■ **Task directions**
Set down again exactly the lines of the listing below that fall between the line holding "P1 pin 3: AUX2 -> AUX" and the line holding "R14: 12k (DAC, HEAT) -> 12k (HEAT, VIN)", inclusive.

■ **Data supplied**
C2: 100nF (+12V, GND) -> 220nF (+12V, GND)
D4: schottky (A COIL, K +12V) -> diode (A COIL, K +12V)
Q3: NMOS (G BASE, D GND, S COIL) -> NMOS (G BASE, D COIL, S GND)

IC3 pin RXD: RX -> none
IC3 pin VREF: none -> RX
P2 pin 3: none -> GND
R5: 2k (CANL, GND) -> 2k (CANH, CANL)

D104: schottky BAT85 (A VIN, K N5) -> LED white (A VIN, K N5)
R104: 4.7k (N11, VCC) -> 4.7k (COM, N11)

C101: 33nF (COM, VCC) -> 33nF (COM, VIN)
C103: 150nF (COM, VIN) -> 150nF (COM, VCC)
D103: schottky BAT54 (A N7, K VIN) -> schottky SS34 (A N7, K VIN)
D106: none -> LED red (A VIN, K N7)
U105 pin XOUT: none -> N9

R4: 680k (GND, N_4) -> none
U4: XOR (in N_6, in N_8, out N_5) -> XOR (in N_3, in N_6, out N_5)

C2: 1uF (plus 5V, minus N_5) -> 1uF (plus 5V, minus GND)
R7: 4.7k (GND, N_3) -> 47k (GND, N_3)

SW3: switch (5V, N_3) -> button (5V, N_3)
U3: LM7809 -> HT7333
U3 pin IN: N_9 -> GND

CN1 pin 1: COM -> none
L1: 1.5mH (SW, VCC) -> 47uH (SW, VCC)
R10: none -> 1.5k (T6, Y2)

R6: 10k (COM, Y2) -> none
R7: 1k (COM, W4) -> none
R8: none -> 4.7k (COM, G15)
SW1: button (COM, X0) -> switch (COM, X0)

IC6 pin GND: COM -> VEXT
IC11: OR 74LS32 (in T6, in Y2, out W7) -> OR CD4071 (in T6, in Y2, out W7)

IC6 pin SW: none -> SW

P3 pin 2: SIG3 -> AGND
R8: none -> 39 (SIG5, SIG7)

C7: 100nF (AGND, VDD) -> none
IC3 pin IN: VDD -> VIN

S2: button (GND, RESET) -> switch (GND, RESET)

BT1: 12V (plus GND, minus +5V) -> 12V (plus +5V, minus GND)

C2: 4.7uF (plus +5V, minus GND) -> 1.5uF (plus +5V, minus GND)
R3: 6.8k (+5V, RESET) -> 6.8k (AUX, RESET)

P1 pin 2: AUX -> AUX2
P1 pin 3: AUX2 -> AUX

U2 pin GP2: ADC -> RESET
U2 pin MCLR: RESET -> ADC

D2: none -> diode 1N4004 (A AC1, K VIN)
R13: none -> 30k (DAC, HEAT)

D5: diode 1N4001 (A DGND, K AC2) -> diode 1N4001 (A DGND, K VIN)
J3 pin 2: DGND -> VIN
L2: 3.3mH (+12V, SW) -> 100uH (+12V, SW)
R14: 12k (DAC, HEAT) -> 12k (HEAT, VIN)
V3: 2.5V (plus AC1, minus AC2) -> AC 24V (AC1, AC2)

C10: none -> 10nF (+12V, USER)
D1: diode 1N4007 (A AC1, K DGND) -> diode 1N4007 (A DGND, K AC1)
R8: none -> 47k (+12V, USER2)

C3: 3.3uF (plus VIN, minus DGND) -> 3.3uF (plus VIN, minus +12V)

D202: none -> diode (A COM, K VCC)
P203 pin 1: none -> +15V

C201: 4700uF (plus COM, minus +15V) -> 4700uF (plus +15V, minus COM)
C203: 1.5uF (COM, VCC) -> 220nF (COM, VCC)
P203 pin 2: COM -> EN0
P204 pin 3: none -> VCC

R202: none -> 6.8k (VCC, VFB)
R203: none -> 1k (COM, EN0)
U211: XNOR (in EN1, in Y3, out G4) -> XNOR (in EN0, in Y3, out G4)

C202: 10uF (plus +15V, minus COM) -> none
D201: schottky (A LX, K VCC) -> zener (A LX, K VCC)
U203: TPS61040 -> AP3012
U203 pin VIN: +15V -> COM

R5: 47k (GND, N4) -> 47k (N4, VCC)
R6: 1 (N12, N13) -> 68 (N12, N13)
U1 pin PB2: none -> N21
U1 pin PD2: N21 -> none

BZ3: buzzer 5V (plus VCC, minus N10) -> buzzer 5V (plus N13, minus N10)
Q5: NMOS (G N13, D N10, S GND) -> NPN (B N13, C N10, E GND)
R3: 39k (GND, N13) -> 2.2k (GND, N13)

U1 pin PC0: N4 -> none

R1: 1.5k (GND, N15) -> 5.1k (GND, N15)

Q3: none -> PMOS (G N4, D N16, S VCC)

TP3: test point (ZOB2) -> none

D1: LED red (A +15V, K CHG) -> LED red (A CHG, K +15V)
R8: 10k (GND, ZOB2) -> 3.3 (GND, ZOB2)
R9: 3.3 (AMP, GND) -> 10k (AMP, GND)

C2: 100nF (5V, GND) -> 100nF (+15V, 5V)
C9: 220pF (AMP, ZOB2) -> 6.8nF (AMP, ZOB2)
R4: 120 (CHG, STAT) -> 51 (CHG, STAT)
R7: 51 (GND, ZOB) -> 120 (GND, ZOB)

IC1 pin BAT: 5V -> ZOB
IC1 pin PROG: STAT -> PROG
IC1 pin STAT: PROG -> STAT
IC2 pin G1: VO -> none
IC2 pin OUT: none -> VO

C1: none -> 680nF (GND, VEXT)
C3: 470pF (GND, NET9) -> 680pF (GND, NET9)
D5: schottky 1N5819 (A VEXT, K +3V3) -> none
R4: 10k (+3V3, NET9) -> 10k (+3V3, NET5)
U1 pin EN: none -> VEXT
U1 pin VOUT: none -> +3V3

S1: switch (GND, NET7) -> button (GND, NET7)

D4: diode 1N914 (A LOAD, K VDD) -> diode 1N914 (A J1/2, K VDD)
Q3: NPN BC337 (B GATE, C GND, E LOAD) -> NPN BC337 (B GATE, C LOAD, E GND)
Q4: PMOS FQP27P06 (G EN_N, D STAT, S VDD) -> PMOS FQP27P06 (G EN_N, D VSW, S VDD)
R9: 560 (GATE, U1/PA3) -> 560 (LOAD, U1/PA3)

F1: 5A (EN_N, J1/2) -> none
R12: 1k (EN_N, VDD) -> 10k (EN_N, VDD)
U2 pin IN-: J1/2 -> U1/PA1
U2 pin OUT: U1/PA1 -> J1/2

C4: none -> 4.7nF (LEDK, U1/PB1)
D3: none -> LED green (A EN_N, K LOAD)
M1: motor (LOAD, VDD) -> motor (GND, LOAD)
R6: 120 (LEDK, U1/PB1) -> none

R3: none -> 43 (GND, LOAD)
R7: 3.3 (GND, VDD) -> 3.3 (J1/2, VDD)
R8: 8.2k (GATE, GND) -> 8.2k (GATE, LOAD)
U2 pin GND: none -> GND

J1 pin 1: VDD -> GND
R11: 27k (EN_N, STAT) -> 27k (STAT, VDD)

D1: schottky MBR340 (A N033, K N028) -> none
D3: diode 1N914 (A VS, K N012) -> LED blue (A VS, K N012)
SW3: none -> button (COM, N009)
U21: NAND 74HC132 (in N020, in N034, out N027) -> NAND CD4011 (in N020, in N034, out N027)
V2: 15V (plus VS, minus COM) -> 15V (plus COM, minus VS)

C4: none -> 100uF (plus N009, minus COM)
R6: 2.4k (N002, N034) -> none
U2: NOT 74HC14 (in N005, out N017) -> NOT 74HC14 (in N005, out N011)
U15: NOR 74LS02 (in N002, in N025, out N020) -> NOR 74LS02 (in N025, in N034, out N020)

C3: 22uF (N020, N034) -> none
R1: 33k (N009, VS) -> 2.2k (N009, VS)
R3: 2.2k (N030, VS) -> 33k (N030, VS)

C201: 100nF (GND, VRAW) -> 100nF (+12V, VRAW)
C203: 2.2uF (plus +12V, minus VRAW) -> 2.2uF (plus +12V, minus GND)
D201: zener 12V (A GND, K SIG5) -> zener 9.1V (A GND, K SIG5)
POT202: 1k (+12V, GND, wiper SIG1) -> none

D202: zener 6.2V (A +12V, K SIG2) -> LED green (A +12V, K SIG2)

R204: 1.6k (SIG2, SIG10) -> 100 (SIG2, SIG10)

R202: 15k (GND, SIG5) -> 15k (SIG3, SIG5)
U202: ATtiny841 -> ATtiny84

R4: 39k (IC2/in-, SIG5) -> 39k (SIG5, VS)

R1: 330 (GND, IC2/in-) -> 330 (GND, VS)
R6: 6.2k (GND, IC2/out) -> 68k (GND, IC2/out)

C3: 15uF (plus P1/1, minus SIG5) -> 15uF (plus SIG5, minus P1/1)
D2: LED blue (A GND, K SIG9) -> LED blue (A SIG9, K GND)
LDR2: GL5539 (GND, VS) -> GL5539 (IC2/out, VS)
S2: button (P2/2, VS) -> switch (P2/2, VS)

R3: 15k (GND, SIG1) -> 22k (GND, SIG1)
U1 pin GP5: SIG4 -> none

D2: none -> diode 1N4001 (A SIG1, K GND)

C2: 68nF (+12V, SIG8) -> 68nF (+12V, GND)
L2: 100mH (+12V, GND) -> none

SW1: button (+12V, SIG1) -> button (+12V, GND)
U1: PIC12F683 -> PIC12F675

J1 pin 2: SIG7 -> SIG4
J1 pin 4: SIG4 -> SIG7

■ **Reply**
P1 pin 3: AUX2 -> AUX

U2 pin GP2: ADC -> RESET
U2 pin MCLR: RESET -> ADC

D2: none -> diode 1N4004 (A AC1, K VIN)
R13: none -> 30k (DAC, HEAT)

D5: diode 1N4001 (A DGND, K AC2) -> diode 1N4001 (A DGND, K VIN)
J3 pin 2: DGND -> VIN
L2: 3.3mH (+12V, SW) -> 100uH (+12V, SW)
R14: 12k (DAC, HEAT) -> 12k (HEAT, VIN)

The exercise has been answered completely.